* Material to process
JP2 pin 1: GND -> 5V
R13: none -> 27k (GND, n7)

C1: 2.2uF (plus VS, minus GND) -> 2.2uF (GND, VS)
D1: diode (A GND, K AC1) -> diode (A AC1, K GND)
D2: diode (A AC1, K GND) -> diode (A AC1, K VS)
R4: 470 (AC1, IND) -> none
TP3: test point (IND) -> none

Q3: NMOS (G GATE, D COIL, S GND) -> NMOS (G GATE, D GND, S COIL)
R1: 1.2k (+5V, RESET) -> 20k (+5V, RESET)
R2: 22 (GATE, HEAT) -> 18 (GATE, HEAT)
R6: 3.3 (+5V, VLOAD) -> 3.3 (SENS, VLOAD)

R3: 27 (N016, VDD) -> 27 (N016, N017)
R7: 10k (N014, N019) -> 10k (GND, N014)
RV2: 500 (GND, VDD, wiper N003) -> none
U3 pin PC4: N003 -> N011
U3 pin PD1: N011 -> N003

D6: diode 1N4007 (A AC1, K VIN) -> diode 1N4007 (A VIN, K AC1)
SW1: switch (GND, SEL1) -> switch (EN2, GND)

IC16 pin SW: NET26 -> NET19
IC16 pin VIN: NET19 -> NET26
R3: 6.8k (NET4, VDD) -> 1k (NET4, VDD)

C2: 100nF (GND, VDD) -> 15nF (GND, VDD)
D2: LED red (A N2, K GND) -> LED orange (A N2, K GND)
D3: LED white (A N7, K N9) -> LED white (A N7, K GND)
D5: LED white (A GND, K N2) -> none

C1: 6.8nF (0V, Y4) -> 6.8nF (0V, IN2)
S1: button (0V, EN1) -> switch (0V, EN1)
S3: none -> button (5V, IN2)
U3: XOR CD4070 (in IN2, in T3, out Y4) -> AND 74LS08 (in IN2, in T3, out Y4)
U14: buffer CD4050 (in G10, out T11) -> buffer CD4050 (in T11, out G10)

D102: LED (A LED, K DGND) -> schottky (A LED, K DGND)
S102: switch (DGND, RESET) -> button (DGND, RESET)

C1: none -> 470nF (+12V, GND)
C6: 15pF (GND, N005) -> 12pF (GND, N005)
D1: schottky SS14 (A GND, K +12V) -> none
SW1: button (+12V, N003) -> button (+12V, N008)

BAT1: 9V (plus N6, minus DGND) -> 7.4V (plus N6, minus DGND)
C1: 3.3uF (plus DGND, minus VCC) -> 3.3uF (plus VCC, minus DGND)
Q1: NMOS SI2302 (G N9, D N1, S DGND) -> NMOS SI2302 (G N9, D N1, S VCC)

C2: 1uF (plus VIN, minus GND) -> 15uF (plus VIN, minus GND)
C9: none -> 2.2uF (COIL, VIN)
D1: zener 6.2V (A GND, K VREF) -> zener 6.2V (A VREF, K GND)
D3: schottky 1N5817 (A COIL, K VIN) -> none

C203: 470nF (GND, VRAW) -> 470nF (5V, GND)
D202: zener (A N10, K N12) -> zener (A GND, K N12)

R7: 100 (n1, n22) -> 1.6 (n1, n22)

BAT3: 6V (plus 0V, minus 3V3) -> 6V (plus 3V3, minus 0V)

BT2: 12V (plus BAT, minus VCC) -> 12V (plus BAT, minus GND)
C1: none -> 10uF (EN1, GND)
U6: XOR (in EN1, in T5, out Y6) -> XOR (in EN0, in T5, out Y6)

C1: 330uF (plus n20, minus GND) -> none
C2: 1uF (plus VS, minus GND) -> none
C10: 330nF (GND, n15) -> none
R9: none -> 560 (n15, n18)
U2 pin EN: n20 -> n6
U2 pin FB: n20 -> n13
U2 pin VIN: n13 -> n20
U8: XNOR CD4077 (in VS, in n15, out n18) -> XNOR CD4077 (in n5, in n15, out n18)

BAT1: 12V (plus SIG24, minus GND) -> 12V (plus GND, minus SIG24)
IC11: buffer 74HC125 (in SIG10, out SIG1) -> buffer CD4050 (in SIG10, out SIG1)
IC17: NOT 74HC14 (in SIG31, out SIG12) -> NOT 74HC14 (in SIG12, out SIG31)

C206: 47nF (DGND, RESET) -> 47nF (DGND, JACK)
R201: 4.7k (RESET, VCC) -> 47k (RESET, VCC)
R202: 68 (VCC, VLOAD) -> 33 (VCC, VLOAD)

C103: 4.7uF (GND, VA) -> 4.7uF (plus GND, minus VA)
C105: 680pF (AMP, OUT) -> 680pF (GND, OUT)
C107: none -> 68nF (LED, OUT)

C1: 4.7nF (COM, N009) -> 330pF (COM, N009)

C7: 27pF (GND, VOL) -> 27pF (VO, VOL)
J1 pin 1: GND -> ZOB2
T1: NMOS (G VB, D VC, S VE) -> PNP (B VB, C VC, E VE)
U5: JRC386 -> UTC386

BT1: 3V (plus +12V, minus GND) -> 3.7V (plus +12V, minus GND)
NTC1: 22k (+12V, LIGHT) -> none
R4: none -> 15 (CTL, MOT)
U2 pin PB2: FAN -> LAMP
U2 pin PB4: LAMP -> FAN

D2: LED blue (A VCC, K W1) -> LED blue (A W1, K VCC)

* Your goal
List the lines of the records where "buffer" occurs.

* Written answer
U14: buffer CD4050 (in G10, out T11) -> buffer CD4050 (in T11, out G10)
IC11: buffer 74HC125 (in SIG10, out SIG1) -> buffer CD4050 (in SIG10, out SIG1)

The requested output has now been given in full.